**What to do:** Pick out and copy every line of the entries below that contains the string *"italic"*. Matching is case-sensitive.

**Supplied records:**
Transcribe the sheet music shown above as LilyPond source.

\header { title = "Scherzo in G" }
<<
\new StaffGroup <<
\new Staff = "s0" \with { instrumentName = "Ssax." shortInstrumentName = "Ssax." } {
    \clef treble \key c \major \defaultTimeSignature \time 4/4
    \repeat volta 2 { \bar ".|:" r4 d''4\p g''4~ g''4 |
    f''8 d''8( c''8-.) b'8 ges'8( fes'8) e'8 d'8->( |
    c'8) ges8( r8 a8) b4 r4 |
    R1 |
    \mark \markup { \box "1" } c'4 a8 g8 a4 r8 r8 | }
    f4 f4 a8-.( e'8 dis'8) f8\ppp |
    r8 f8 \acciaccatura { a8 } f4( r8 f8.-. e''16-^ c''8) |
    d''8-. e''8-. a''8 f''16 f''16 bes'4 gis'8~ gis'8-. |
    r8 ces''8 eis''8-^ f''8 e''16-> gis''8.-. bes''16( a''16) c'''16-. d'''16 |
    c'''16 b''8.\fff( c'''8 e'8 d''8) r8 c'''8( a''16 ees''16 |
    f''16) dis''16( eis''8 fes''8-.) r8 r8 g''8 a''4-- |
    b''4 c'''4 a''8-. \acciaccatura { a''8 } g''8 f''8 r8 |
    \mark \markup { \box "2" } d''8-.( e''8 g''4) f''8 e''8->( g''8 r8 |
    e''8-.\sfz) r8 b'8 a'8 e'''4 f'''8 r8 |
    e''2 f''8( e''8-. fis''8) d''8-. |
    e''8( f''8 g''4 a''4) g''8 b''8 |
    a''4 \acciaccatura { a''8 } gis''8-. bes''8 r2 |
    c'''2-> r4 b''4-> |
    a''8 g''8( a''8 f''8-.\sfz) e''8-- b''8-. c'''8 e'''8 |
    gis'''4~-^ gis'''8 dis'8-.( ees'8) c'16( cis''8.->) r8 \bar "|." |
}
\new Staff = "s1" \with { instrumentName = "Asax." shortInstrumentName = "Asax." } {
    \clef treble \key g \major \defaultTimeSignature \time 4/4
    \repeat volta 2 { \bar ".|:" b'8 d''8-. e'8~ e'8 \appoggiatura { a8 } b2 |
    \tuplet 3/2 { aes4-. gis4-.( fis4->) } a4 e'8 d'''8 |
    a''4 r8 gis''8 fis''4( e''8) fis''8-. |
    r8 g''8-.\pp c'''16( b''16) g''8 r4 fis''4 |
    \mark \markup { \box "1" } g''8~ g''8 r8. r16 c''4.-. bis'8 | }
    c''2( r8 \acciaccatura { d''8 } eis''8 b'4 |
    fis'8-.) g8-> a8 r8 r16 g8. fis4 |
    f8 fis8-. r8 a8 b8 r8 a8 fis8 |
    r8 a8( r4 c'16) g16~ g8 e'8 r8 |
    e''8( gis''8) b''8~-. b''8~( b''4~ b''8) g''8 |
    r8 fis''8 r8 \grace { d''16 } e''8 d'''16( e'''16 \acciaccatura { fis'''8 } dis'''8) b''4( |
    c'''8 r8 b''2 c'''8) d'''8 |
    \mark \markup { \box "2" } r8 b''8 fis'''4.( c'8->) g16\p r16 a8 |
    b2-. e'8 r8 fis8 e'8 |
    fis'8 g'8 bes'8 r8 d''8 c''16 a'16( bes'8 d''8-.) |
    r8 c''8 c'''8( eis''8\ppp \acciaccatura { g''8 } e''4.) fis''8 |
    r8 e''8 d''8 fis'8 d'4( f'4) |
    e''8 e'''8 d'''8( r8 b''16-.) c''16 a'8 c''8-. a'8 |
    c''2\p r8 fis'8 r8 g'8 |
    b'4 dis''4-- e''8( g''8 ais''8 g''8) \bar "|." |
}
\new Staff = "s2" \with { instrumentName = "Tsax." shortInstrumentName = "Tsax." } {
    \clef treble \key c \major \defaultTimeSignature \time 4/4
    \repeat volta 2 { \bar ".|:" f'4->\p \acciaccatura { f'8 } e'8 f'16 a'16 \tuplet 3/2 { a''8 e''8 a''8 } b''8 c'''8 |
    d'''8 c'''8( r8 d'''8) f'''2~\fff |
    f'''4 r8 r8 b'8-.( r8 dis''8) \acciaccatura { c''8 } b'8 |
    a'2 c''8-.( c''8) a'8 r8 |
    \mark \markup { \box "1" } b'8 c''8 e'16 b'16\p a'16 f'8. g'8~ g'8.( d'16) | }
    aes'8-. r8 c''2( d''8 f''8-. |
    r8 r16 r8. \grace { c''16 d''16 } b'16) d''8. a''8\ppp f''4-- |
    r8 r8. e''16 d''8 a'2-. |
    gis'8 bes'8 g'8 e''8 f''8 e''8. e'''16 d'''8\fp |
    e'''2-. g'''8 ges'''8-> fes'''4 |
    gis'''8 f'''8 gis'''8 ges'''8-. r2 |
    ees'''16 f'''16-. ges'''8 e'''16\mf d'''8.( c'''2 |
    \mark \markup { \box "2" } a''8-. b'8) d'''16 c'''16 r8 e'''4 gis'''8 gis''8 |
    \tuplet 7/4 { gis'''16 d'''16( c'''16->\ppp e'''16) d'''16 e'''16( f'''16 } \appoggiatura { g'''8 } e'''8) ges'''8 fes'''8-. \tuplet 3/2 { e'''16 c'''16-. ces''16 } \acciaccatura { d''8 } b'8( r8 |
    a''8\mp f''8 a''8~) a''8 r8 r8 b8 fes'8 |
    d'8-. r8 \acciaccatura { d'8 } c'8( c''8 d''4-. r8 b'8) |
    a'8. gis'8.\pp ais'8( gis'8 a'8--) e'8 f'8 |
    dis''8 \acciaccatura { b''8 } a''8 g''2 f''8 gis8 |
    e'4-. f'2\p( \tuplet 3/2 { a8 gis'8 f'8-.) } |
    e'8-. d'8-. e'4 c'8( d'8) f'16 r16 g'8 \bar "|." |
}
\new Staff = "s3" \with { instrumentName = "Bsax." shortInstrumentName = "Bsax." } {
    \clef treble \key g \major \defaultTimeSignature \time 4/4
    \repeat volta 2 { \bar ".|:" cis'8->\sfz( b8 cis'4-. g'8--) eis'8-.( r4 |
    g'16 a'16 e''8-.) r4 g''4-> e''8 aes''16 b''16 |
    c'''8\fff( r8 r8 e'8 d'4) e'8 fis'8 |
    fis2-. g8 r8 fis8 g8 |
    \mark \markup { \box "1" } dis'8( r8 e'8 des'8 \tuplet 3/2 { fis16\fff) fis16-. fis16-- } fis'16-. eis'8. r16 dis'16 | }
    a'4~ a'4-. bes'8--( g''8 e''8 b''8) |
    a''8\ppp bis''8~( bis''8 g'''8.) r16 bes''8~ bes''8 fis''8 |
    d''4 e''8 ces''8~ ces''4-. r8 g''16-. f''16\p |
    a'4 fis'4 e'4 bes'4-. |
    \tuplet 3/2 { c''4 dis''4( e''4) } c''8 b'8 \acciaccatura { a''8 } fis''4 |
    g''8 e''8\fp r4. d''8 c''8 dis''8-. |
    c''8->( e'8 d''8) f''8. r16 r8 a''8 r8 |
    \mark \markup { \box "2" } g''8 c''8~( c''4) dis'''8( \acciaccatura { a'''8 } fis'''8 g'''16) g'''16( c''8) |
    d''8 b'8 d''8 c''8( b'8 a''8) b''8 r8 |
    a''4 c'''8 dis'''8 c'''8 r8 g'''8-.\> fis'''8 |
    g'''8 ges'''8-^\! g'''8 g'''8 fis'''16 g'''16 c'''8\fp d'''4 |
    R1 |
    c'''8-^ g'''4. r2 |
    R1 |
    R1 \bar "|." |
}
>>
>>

--

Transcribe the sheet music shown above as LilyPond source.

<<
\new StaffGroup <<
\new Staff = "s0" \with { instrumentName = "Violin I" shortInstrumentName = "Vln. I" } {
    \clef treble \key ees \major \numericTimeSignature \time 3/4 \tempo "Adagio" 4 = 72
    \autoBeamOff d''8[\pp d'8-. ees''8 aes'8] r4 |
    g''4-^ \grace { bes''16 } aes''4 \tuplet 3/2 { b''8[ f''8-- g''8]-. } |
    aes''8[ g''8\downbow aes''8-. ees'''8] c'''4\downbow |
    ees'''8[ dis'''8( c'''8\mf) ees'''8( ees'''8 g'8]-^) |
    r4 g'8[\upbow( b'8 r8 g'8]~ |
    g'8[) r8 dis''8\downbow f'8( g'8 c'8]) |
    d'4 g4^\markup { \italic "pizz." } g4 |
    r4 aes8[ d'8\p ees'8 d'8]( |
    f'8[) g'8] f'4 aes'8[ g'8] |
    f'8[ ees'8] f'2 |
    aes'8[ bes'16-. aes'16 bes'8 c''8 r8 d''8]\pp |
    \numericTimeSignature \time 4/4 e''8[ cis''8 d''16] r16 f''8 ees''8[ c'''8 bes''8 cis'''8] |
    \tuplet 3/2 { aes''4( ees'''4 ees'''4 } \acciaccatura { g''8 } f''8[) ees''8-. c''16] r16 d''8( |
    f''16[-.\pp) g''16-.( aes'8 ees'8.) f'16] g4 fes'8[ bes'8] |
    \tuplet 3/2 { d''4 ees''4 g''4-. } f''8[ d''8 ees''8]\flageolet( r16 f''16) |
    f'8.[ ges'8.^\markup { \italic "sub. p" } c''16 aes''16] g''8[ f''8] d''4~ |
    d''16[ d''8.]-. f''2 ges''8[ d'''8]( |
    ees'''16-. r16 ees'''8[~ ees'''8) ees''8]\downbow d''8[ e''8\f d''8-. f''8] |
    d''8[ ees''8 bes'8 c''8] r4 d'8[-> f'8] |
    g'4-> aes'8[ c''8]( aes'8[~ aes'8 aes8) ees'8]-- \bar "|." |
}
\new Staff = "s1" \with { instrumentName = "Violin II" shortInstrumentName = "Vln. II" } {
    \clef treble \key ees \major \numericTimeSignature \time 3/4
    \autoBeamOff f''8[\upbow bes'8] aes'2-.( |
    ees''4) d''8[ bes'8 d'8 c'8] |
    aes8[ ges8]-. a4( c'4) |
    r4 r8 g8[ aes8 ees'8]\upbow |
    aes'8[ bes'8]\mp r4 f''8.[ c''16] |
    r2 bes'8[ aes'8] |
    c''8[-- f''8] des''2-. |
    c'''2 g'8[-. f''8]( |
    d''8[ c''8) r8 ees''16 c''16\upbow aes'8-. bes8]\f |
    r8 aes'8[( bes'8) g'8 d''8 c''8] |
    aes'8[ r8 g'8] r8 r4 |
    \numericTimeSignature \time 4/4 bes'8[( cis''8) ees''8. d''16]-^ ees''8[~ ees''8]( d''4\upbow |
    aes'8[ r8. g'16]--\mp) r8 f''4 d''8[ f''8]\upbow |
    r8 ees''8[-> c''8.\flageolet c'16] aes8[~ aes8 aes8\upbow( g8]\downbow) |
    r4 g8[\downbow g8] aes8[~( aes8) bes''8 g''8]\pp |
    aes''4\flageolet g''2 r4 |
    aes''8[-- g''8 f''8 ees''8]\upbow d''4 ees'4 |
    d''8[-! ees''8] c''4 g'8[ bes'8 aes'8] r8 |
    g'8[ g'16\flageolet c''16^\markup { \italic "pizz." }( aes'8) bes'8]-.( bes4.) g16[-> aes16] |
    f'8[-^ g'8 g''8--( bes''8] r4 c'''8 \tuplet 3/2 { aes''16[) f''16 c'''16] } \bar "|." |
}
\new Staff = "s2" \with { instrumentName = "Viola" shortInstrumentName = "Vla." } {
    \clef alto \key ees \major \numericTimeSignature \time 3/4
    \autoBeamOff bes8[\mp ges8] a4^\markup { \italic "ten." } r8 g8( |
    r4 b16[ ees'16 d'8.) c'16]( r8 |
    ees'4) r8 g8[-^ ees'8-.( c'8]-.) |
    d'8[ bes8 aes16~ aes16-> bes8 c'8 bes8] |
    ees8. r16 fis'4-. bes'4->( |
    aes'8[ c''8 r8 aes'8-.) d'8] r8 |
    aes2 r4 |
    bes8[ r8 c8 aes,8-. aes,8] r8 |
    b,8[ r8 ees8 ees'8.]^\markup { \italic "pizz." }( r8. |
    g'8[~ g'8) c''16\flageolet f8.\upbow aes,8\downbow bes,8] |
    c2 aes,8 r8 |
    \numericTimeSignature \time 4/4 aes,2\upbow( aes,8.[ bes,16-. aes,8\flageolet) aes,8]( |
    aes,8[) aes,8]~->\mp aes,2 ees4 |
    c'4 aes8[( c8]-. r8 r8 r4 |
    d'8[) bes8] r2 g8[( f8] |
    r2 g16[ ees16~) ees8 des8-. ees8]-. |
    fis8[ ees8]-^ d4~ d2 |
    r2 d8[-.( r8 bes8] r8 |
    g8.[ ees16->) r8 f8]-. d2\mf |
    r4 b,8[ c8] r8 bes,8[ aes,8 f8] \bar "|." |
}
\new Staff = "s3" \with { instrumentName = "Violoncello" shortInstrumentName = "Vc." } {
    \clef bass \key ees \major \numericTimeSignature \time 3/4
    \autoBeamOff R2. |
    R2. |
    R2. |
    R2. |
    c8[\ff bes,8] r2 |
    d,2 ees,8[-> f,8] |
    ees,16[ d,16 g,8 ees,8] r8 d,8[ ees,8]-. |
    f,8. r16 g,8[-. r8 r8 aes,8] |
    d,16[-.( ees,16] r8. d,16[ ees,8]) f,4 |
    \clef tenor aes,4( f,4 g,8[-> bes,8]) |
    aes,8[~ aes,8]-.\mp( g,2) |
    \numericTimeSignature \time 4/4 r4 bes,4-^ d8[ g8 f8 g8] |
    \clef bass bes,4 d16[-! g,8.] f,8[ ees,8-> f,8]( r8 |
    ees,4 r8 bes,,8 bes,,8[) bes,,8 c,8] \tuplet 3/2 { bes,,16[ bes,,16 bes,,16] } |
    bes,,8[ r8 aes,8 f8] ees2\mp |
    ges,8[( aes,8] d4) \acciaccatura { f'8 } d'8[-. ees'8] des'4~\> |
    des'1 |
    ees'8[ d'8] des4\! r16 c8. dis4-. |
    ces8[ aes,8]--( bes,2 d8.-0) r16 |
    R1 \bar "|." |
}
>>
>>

**Exercise solution:**
    d'4 g4^\markup { \italic "pizz." } g4 |
    f'8.[ ges'8.^\markup { \italic "sub. p" } c''16 aes''16] g''8[ f''8] d''4~ |
    g'8[ g'16\flageolet c''16^\markup { \italic "pizz." }( aes'8) bes'8]-.( bes4.) g16[-> aes16] |
    \autoBeamOff bes8[\mp ges8] a4^\markup { \italic "ten." } r8 g8( |
    b,8[ r8 ees8 ees'8.]^\markup { \italic "pizz." }( r8. |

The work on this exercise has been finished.